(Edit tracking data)
┄┄┄┄┄┄

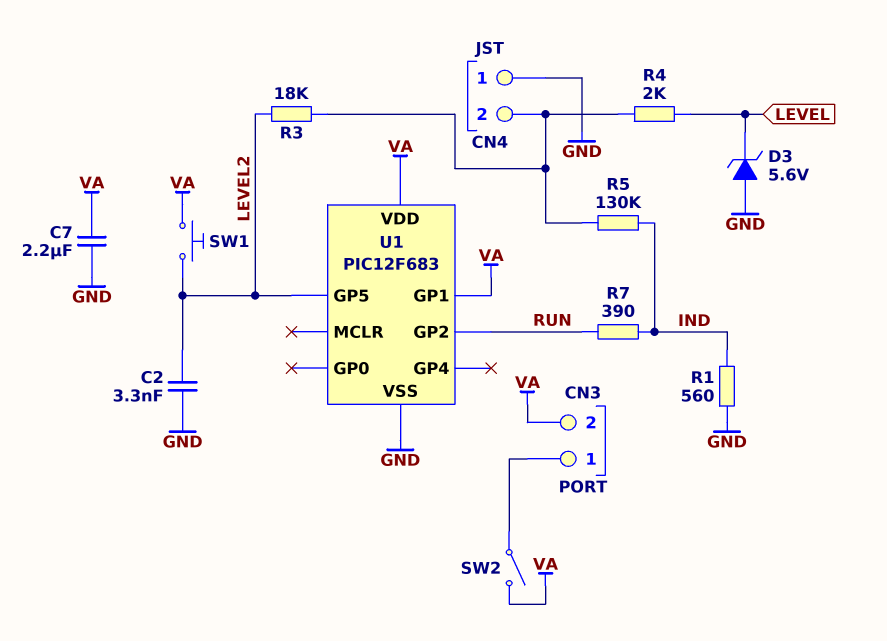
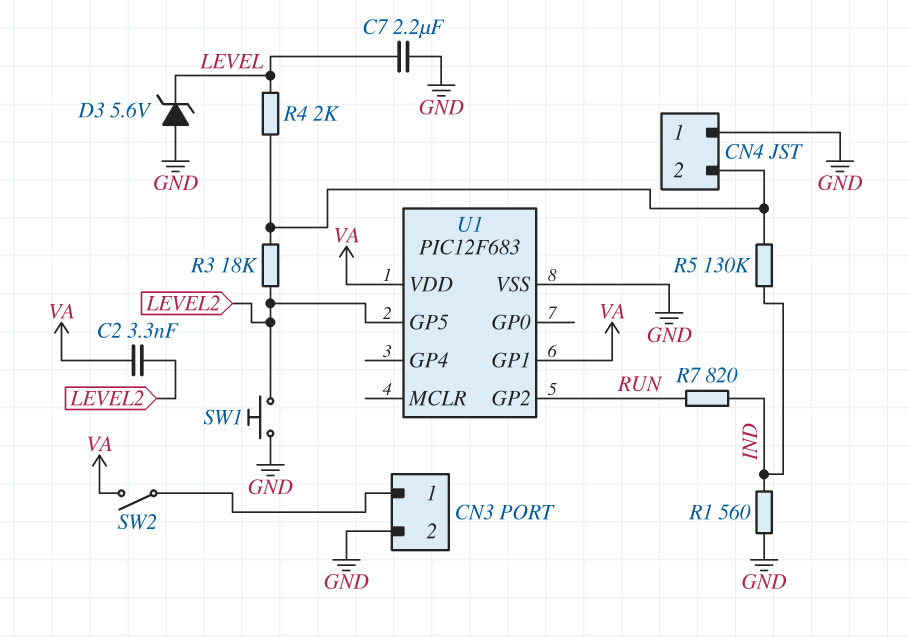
C2: 3.3nF (GND, LEVEL2) -> 3.3nF (LEVEL2, VA)
C7: 2.2uF (GND, VA) -> 2.2uF (GND, LEVEL)
CN3 pin 2: VA -> GND
R7: 390 (IND, RUN) -> 820 (IND, RUN)
SW1: button (LEVEL2, VA) -> button (GND, LEVEL2)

┄┄┄┄┄┄

◆ WHAT TO WORK ON:
The answer must be an exact copy of the entries, with the pictures omitted.

◆ WRITTEN SOLUTION:
C2: 3.3nF (GND, LEVEL2) -> 3.3nF (LEVEL2, VA)
C7: 2.2uF (GND, VA) -> 2.2uF (GND, LEVEL)
CN3 pin 2: VA -> GND
R7: 390 (IND, RUN) -> 820 (IND, RUN)
SW1: button (LEVEL2, VA) -> button (GND, LEVEL2)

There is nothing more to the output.